## Scene image comparisons
Segment Open
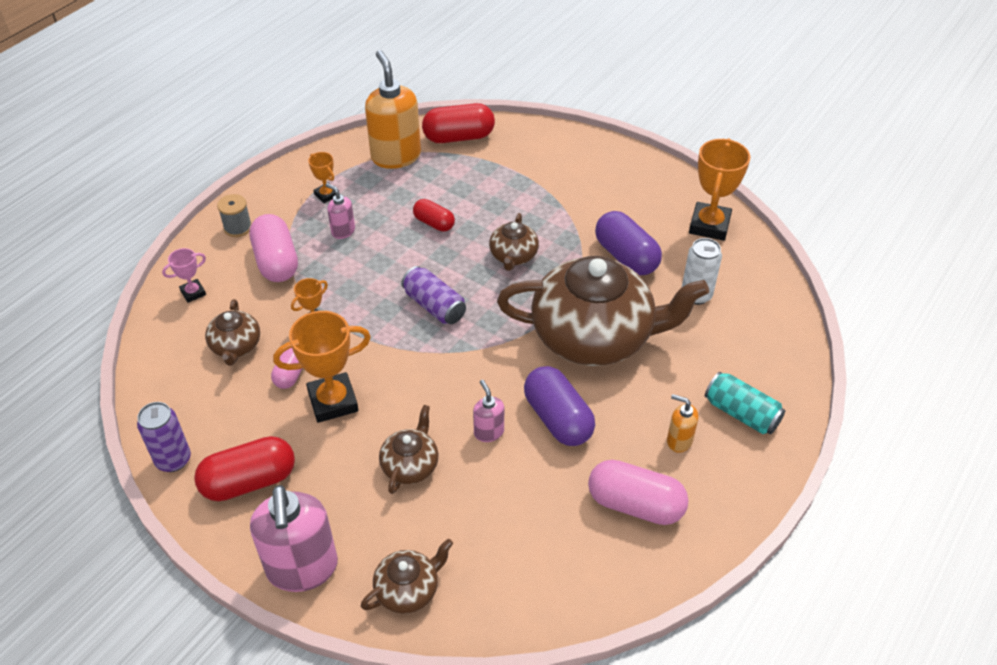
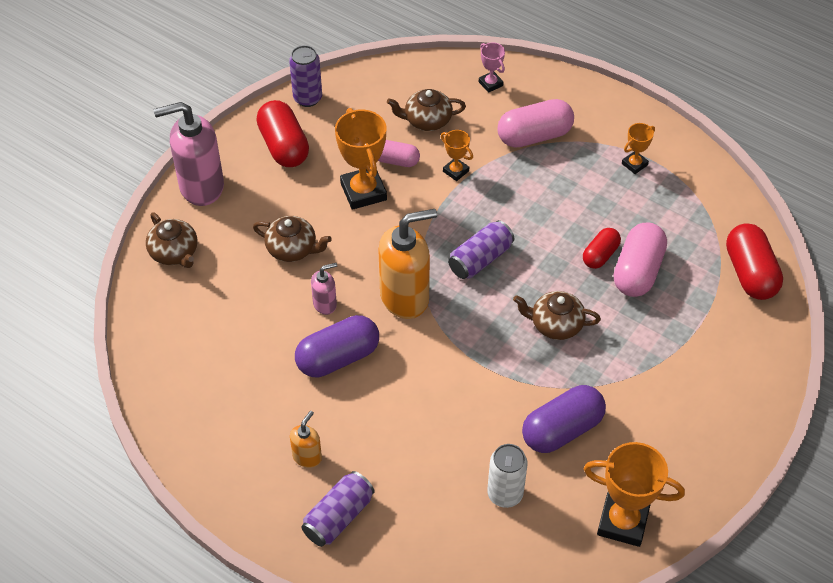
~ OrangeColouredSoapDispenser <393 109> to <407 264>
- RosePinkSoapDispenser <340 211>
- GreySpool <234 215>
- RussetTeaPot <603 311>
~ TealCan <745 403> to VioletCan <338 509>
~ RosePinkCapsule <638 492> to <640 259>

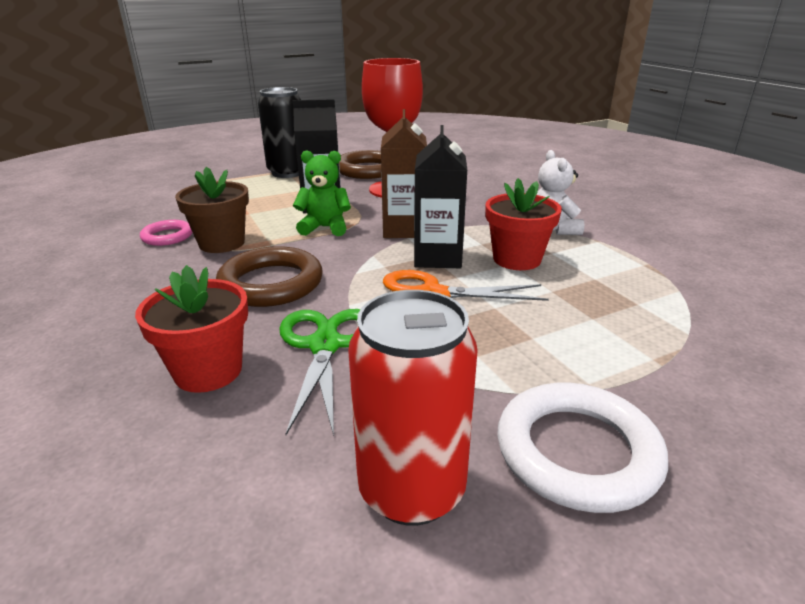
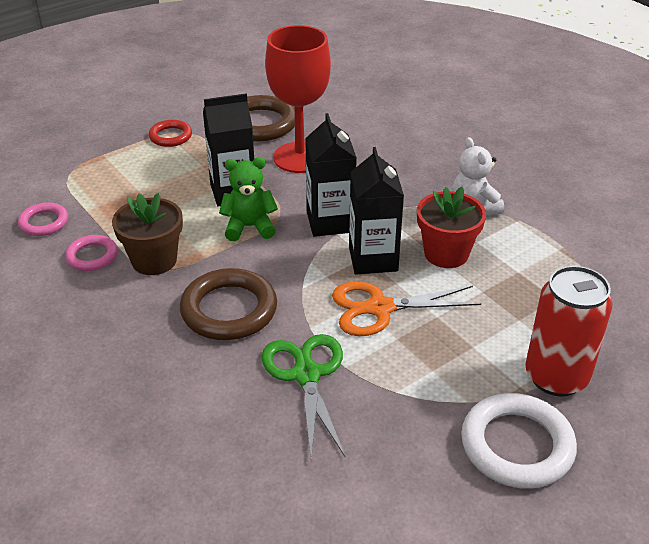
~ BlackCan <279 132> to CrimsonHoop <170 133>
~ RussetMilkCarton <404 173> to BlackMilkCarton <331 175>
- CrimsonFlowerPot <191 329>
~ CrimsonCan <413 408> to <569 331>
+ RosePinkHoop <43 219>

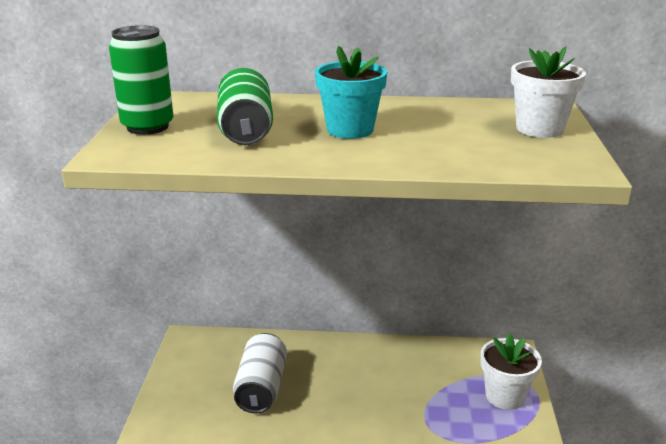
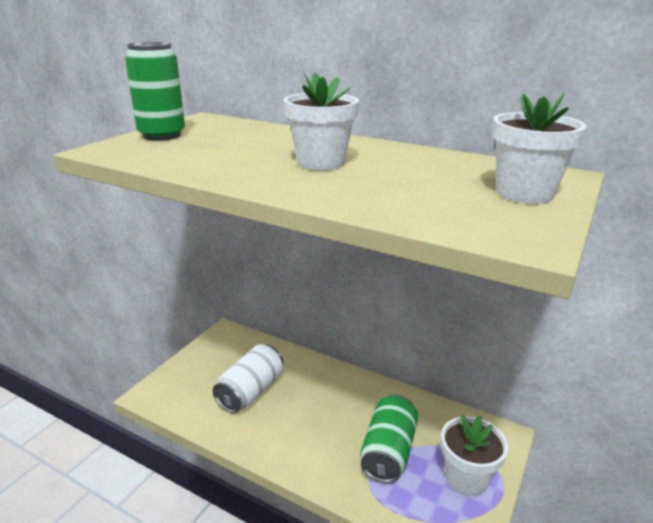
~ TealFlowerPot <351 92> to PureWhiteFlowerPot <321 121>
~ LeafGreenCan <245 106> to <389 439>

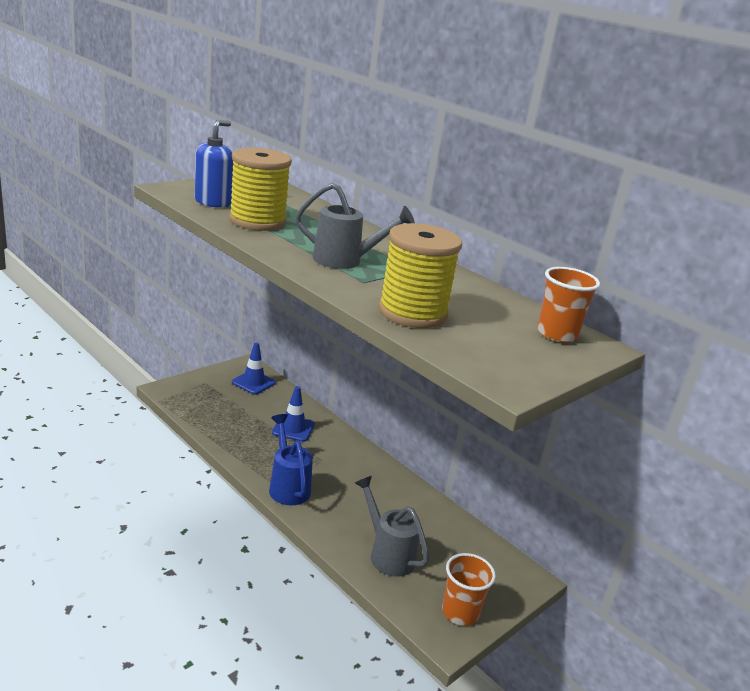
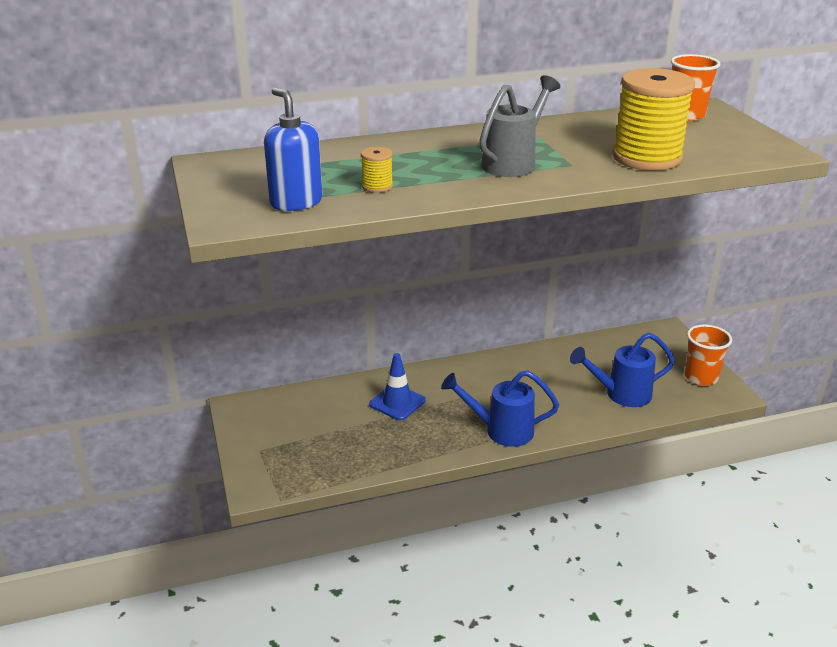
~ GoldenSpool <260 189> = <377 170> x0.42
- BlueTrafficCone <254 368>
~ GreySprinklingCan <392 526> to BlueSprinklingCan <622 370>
Segment Closed
## Task requirements
Output, exactly and only, the lines beginning with the one that contains "CrimsonHoop <170 133>" and ending at the last line of the records above. Drop the pictures.

## Answer area
~ BlackCan <279 132> to CrimsonHoop <170 133>
~ RussetMilkCarton <404 173> to BlackMilkCarton <331 175>
- CrimsonFlowerPot <191 329>
~ CrimsonCan <413 408> to <569 331>
+ RosePinkHoop <43 219>

~ TealFlowerPot <351 92> to PureWhiteFlowerPot <321 121>
~ LeafGreenCan <245 106> to <389 439>

~ GoldenSpool <260 189> = <377 170> x0.42
- BlueTrafficCone <254 368>
~ GreySprinklingCan <392 526> to BlueSprinklingCan <622 370>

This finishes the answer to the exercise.